(Information supplied Opens)
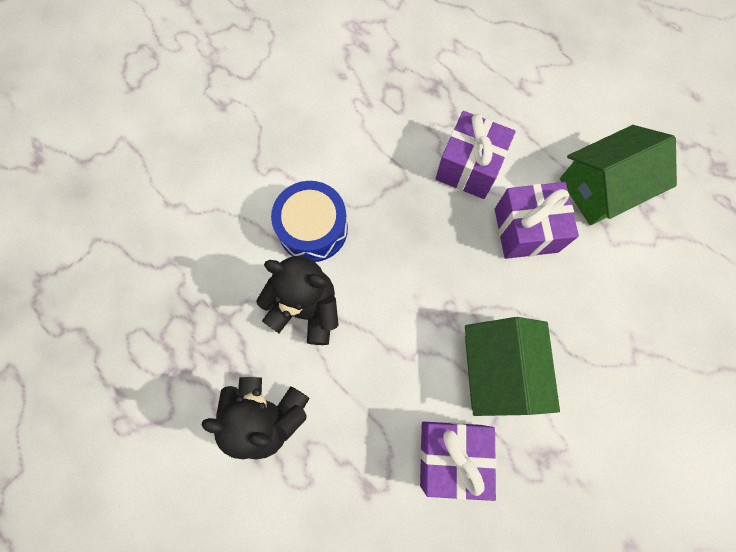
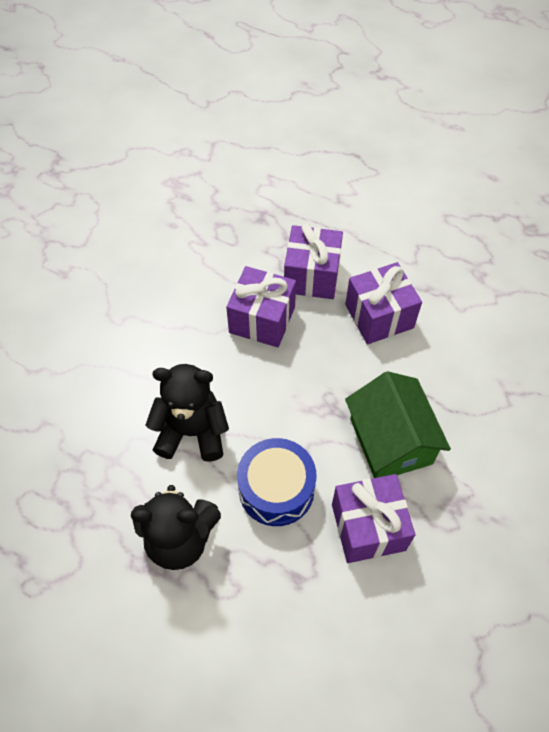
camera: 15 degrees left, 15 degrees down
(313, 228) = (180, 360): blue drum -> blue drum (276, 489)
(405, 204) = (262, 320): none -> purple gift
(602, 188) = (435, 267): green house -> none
(Information supplied Closes)
- _Task prompt_
Check every line of the data, and copy the ones that contain "none".

- _Solution to this task_
(405, 204) = (262, 320): none -> purple gift
(602, 188) = (435, 267): green house -> none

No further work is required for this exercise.